**What this task involves**
For this exercise, write out each entry below exactly, omitting the images.

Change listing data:
#####

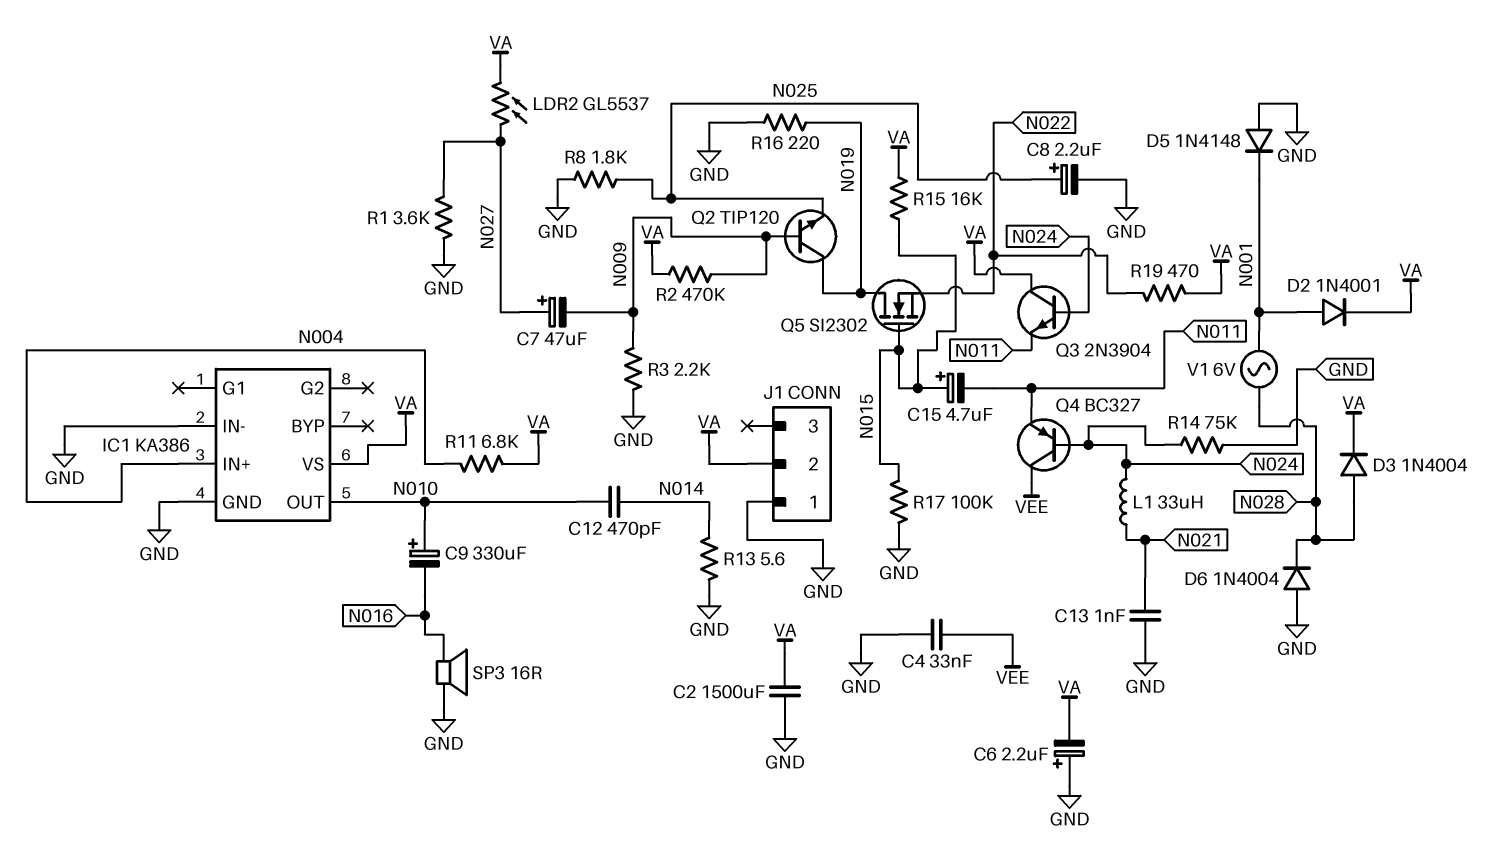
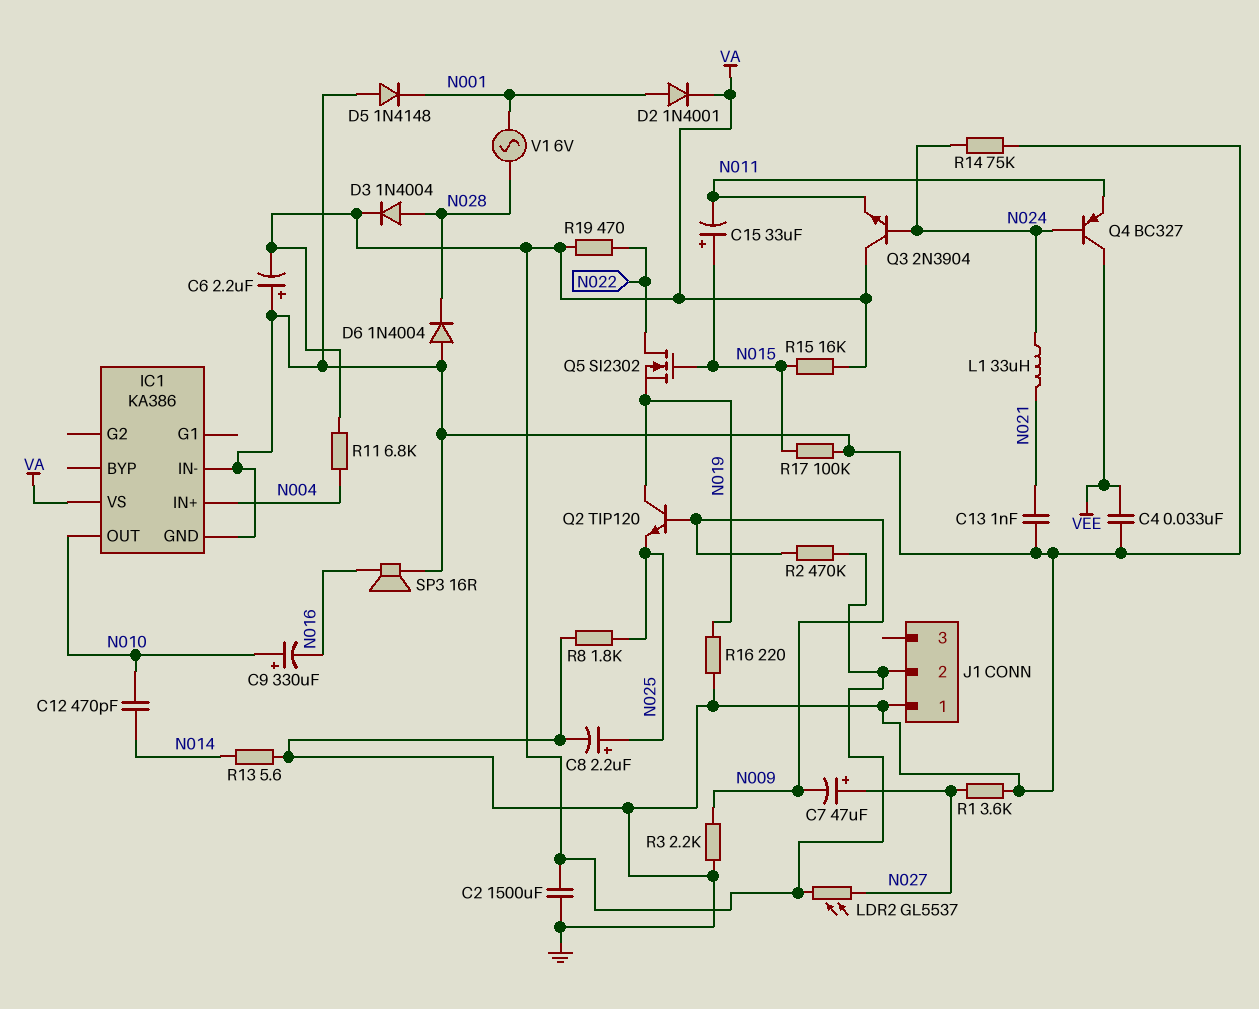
C15: 4.7uF (plus N015, minus N011) -> 33uF (plus N015, minus N011)
Q5: NMOS SI2302 (G N015, D N019, S N022) -> NMOS SI2302 (G N015, D N022, S N019)

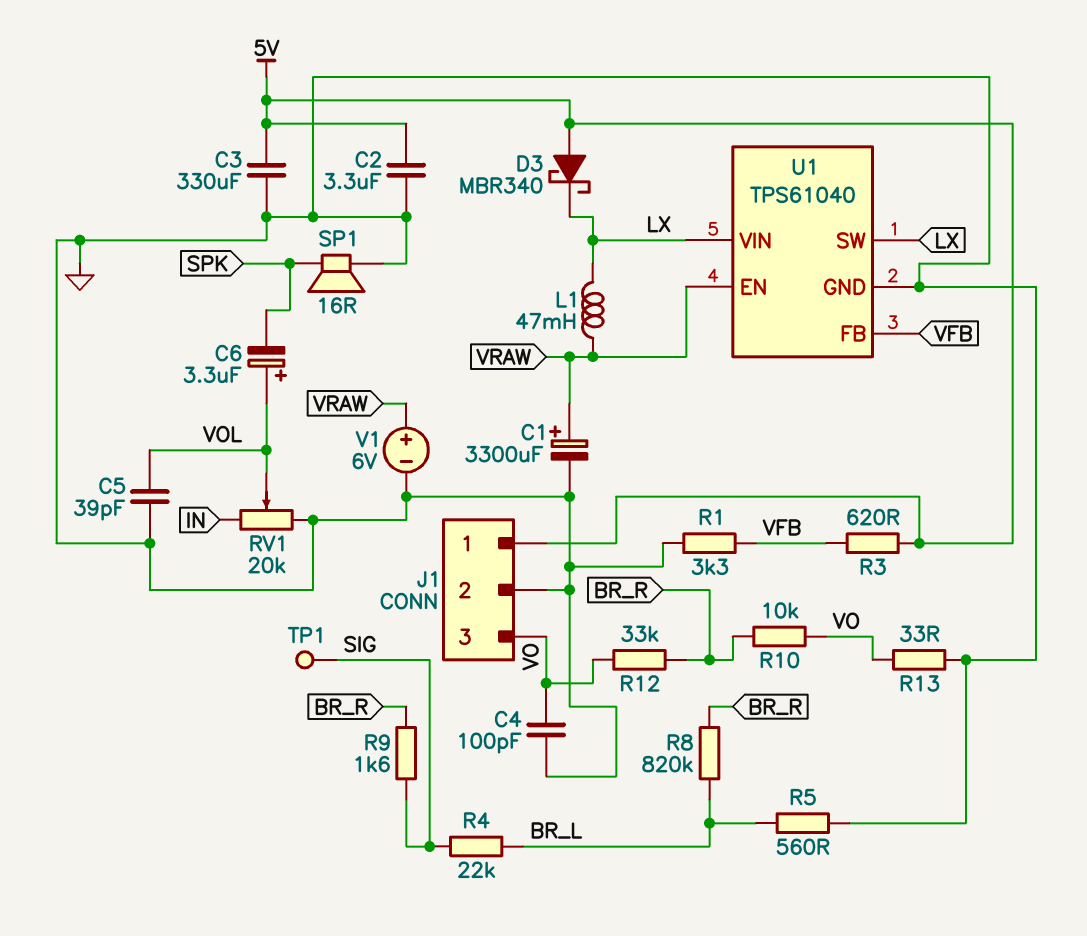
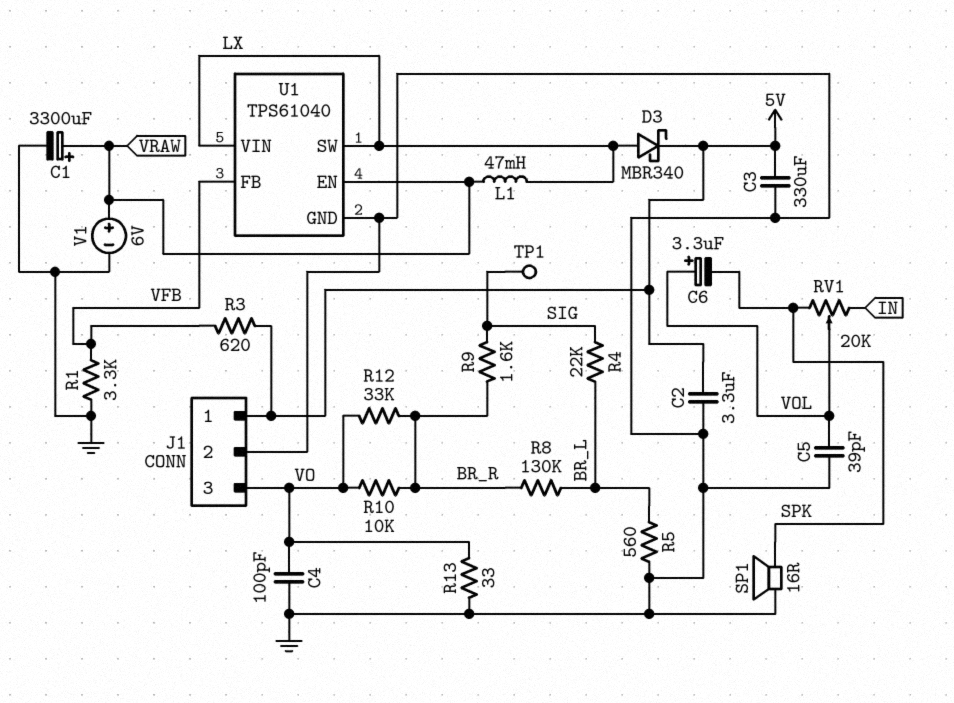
D3: schottky MBR340 (A 5V, K LX) -> schottky MBR340 (A LX, K 5V)
R8: 820k (BR_L, BR_R) -> 130k (BR_L, BR_R)
RV1: 20k (GND, IN, wiper VOL) -> 20k (IN, SPK, wiper VOL)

#####

**Solved problem**
C15: 4.7uF (plus N015, minus N011) -> 33uF (plus N015, minus N011)
Q5: NMOS SI2302 (G N015, D N019, S N022) -> NMOS SI2302 (G N015, D N022, S N019)

D3: schottky MBR340 (A 5V, K LX) -> schottky MBR340 (A LX, K 5V)
R8: 820k (BR_L, BR_R) -> 130k (BR_L, BR_R)
RV1: 20k (GND, IN, wiper VOL) -> 20k (IN, SPK, wiper VOL)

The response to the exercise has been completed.